• [What is expected]: Write out the listing below exactly, and omit any images you find in it.

• [Provided material]:
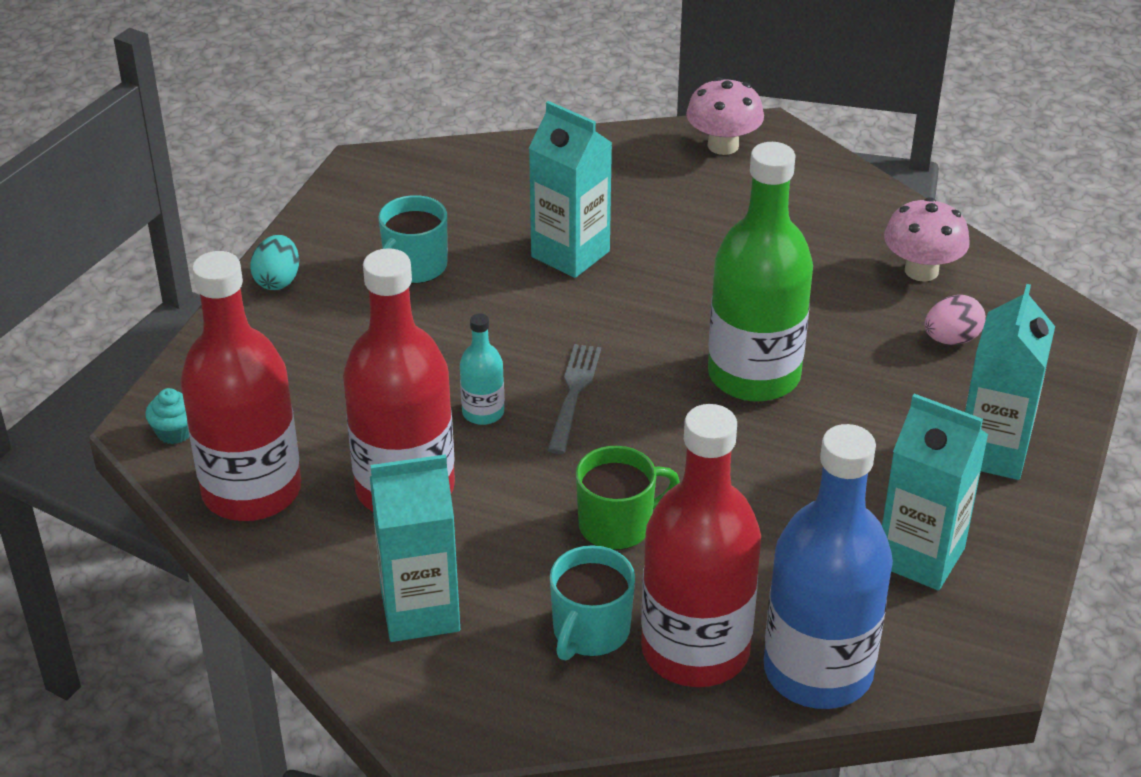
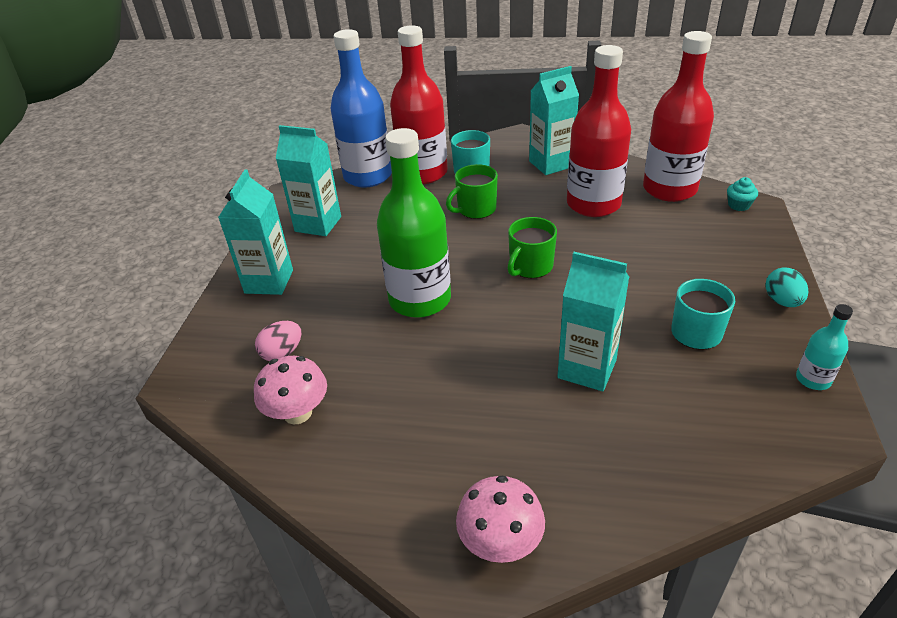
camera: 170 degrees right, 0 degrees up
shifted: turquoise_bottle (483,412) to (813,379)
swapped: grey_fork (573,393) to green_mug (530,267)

• [Your solution]:
camera: 170 degrees right, 0 degrees up
shifted: turquoise_bottle (483,412) to (813,379)
swapped: grey_fork (573,393) to green_mug (530,267)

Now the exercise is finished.